··· Dataset records
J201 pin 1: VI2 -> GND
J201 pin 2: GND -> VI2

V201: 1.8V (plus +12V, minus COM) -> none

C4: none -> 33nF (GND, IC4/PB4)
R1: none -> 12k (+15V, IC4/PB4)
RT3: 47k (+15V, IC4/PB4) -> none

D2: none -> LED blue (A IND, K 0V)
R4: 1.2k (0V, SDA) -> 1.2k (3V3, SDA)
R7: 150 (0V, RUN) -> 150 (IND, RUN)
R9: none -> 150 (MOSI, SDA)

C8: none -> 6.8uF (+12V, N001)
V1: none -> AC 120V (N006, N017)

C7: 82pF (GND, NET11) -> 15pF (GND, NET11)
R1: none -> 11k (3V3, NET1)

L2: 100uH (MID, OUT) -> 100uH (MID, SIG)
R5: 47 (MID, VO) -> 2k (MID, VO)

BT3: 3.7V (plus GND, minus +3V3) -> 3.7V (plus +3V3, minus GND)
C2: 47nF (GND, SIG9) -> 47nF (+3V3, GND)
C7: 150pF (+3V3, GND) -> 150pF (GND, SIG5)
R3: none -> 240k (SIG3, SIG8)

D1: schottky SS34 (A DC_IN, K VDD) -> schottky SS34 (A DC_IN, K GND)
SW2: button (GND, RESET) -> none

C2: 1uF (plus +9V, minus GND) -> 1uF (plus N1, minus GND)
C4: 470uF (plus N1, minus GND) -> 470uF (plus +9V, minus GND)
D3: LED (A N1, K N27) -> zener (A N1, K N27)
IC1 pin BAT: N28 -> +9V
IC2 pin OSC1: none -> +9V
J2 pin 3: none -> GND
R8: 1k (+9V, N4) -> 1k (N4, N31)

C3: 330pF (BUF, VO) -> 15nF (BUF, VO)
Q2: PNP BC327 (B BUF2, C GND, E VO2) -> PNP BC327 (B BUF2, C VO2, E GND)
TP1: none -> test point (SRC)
······
Take every line from the records above that has the word "plus" and copy it.

V201: 1.8V (plus +12V, minus COM) -> none
BT3: 3.7V (plus GND, minus +3V3) -> 3.7V (plus +3V3, minus GND)
C2: 1uF (plus +9V, minus GND) -> 1uF (plus N1, minus GND)
C4: 470uF (plus N1, minus GND) -> 470uF (plus +9V, minus GND)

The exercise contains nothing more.